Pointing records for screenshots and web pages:

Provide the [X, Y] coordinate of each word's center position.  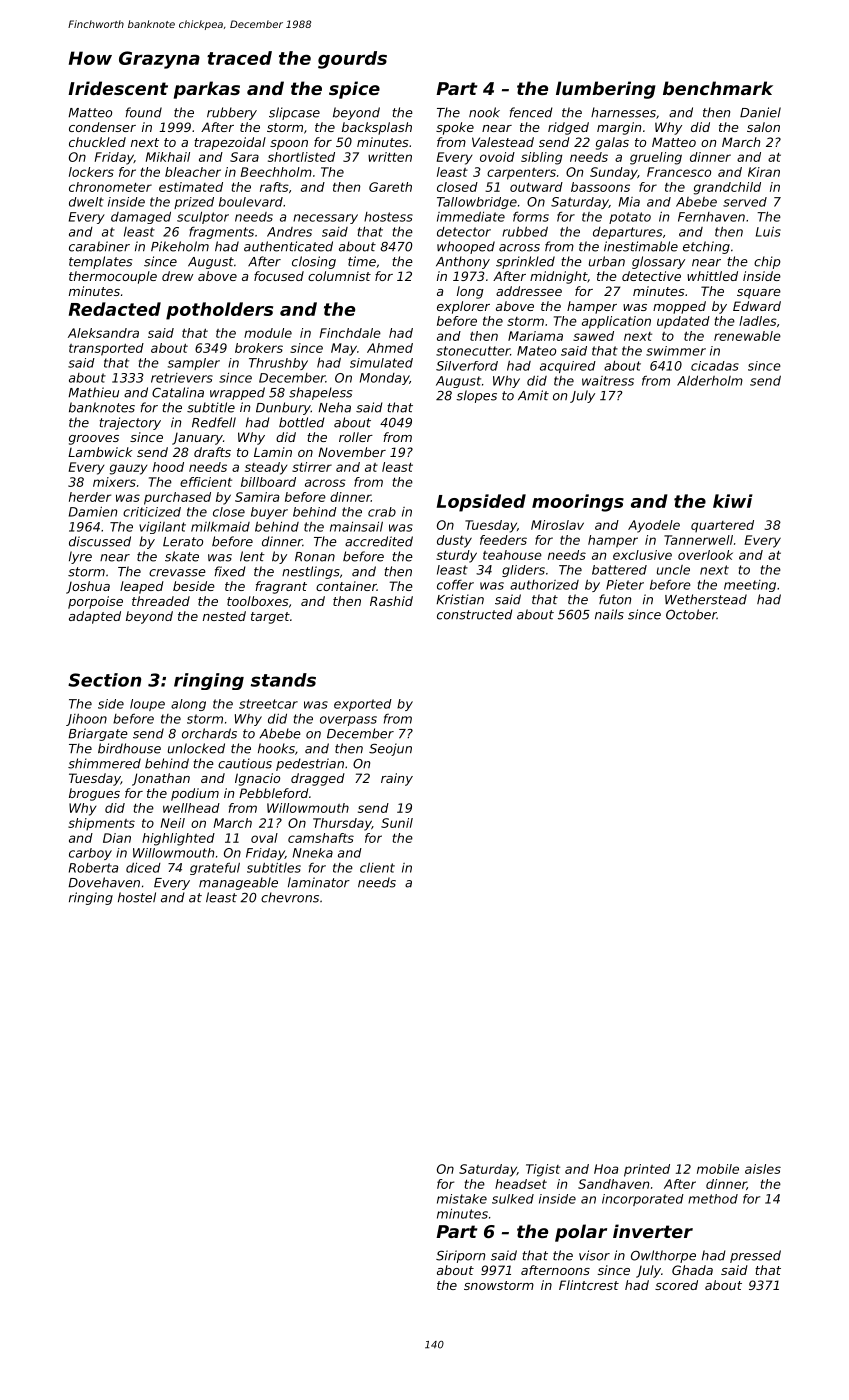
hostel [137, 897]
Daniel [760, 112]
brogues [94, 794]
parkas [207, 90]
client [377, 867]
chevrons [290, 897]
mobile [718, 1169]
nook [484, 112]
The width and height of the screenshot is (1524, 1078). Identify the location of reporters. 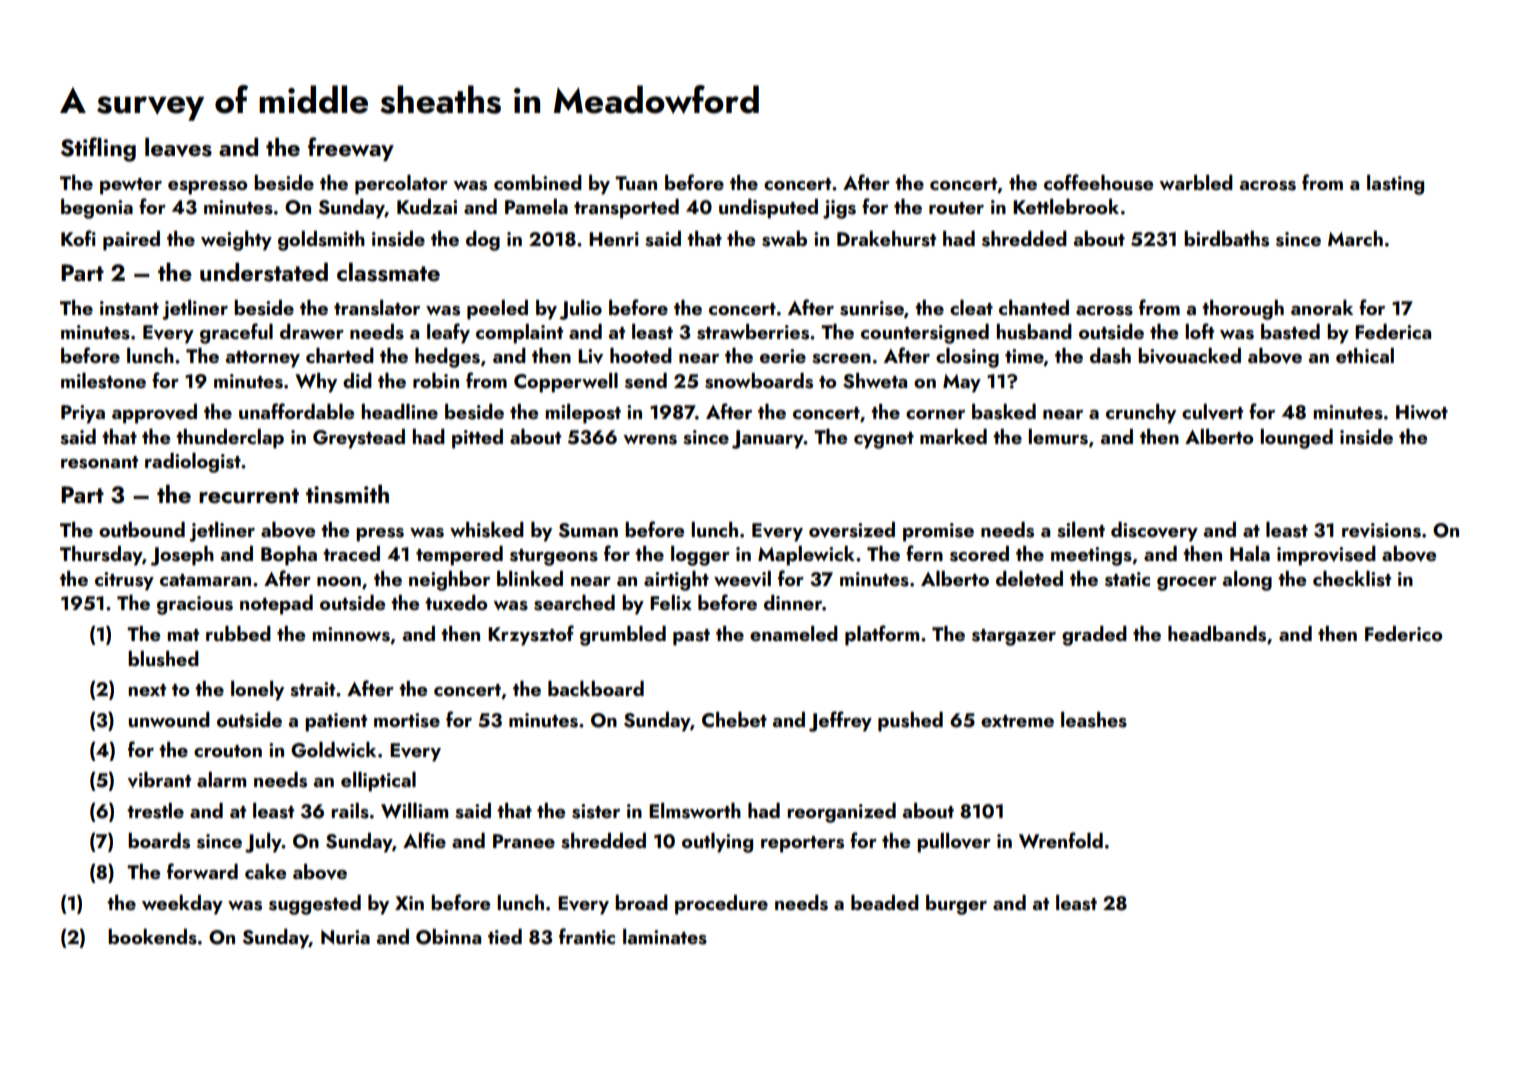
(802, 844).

Given exercise:
Return all of the lines above word for word, leaving out the pictures.

Task answer:
Provide the [X, Y] coordinate of each word's center position.  
hostel [137, 897]
Daniel [760, 112]
brogues [94, 794]
parkas [207, 90]
client [377, 867]
chevrons [290, 897]
mobile [718, 1169]
nook [484, 112]
The width and height of the screenshot is (1524, 1078). Identify the location of reporters. 
(802, 844).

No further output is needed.